*ENTRIES SHOWN:*
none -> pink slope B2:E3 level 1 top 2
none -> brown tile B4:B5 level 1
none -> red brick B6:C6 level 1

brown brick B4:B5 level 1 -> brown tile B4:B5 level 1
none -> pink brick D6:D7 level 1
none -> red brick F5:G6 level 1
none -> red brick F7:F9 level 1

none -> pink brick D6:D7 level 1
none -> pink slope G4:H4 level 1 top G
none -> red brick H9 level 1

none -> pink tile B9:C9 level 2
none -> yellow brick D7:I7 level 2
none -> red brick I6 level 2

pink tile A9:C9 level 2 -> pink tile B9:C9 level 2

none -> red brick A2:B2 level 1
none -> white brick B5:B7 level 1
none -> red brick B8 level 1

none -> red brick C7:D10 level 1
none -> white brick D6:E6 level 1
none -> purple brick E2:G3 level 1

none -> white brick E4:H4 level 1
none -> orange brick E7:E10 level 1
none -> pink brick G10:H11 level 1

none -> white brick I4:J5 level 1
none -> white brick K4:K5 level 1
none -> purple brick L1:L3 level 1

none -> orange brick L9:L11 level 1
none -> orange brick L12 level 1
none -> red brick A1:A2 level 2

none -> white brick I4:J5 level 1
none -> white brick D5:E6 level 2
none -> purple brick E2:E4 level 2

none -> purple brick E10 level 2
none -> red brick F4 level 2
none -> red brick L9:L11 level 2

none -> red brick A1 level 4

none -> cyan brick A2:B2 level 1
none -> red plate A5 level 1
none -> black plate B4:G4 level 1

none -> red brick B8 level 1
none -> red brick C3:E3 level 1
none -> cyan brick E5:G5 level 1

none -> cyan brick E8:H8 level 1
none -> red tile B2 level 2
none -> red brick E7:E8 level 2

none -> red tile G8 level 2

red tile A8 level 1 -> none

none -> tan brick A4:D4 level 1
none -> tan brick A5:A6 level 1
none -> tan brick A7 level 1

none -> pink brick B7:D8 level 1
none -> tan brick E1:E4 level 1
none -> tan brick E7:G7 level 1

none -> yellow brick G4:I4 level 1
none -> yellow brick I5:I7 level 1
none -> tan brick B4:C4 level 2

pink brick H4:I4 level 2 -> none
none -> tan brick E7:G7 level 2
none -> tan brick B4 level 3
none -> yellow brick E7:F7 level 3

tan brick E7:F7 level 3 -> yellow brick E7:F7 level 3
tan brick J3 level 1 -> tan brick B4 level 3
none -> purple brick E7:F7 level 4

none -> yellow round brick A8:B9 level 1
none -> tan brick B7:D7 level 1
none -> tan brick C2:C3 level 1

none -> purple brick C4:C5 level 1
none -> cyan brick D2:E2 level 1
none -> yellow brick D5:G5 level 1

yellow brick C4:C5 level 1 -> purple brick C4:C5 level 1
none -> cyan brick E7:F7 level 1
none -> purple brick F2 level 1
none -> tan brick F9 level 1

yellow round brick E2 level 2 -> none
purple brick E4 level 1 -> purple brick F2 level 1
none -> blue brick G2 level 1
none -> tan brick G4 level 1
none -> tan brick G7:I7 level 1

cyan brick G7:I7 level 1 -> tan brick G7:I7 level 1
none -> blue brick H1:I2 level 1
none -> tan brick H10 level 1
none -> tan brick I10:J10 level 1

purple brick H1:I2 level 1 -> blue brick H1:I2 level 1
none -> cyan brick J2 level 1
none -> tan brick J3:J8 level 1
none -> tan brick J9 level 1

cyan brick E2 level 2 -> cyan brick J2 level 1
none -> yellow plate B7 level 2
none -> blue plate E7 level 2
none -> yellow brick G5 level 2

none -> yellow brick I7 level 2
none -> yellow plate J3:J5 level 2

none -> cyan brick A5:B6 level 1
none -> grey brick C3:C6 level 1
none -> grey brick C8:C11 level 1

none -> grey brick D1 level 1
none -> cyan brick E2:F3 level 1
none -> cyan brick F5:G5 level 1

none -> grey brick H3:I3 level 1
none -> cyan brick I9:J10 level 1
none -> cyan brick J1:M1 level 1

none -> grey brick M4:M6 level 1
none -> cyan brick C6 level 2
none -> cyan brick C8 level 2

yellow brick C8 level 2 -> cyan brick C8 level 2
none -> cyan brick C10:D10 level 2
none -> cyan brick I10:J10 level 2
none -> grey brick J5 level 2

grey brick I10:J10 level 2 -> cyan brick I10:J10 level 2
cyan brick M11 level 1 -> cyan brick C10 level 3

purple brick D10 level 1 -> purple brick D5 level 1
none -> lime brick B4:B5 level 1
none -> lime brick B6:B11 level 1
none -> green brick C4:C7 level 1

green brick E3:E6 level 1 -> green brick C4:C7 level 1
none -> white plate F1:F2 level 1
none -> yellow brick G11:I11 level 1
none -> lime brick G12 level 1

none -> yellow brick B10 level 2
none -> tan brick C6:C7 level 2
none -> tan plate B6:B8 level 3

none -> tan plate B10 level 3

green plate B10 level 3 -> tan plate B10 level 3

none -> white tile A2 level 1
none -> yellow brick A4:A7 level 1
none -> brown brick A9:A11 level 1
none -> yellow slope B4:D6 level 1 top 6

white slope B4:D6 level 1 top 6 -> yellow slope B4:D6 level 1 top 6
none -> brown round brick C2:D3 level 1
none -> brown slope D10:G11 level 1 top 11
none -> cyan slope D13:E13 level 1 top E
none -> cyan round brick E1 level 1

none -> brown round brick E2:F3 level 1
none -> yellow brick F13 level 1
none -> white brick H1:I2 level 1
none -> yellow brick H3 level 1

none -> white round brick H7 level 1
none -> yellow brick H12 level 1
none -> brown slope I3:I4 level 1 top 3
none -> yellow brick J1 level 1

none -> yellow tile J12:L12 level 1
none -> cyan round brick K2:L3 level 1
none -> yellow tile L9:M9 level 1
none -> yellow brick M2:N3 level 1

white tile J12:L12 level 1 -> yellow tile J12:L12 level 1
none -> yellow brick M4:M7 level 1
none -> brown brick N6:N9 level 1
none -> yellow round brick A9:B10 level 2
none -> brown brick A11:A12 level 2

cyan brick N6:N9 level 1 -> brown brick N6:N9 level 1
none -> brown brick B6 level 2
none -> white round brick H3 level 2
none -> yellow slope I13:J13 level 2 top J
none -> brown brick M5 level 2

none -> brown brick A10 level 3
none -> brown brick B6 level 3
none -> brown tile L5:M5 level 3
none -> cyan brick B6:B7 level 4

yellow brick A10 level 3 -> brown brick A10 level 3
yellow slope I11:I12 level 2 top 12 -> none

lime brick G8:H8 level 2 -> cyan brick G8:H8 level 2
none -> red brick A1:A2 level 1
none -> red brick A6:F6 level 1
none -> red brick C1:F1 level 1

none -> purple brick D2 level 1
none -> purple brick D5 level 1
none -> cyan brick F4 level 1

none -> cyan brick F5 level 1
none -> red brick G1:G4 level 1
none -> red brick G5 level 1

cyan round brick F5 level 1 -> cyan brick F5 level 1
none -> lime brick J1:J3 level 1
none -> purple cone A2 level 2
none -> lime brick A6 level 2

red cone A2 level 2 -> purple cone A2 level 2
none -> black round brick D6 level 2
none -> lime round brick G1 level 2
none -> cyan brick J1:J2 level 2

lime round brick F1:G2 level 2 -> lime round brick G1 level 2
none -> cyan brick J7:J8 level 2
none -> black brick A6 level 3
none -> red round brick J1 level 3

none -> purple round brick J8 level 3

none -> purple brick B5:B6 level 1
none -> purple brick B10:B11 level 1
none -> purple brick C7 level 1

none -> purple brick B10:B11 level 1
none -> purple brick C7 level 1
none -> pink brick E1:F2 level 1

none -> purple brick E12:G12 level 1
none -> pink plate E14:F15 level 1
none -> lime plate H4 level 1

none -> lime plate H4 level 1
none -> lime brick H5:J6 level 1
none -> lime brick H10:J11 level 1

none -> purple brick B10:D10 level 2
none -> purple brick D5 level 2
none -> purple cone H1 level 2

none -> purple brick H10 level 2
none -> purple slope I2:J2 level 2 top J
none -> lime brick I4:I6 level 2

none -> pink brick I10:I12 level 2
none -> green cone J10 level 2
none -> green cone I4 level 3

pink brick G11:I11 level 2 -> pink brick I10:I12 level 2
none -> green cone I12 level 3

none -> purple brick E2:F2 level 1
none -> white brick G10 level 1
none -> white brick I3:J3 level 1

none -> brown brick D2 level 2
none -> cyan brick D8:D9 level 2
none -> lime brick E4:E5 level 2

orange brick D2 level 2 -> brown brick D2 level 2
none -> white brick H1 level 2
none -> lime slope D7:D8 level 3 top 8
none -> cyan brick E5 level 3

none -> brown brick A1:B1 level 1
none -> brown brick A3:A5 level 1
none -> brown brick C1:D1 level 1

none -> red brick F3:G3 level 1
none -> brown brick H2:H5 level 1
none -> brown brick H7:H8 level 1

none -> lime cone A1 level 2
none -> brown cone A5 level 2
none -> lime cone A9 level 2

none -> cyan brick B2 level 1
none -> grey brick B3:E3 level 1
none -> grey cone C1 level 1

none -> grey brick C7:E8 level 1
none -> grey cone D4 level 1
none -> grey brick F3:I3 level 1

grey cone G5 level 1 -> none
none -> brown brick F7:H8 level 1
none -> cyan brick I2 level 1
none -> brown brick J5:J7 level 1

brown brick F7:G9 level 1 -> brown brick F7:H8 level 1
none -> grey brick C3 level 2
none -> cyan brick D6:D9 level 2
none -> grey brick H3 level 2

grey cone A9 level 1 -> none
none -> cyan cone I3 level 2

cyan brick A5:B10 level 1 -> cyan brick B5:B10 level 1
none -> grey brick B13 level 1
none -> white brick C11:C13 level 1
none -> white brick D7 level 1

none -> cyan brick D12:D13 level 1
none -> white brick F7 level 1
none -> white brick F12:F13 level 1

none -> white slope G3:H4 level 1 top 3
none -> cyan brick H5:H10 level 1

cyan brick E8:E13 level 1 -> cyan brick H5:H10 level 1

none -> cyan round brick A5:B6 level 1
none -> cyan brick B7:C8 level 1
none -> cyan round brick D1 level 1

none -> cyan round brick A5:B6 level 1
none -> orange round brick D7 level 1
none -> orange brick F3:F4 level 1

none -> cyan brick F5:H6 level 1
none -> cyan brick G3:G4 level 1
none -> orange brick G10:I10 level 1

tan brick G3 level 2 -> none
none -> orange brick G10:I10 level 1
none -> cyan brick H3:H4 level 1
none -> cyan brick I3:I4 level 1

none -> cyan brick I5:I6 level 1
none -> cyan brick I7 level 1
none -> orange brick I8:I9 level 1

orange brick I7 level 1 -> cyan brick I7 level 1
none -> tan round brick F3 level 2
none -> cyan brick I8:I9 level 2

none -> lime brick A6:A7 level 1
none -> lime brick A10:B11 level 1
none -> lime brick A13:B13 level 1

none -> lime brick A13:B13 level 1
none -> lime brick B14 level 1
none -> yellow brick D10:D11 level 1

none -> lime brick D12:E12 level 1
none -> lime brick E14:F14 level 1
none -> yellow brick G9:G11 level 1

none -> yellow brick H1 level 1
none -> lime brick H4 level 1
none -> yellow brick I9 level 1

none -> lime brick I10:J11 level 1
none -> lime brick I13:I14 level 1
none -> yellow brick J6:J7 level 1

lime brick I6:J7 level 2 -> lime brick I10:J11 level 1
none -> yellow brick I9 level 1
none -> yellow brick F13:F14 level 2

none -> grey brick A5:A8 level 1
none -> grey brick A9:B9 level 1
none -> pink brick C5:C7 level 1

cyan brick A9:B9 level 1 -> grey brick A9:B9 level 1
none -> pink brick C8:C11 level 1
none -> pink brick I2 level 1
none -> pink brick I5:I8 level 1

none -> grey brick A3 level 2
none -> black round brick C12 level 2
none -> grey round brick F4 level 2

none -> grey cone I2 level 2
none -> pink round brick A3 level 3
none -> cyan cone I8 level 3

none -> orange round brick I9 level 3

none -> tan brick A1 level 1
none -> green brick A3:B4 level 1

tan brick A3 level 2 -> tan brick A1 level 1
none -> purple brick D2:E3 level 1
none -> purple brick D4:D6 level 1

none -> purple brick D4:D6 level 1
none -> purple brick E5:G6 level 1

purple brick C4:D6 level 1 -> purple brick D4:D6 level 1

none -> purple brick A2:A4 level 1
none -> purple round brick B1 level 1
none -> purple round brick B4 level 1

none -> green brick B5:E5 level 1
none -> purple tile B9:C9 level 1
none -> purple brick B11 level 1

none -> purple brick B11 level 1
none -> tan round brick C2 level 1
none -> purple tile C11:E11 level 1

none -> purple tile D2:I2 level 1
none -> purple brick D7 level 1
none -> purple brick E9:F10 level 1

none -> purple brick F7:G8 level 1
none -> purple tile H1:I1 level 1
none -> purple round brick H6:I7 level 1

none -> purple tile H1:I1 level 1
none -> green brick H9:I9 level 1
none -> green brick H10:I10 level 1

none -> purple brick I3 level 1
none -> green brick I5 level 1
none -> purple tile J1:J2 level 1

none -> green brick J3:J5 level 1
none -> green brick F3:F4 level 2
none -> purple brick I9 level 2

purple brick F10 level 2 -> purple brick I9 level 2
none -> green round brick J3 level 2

*TASK TO COMPLETE:*
Exactly how many lines of the data include the word "black"? Reply with that number only.

*WRITTEN SOLUTION:*
4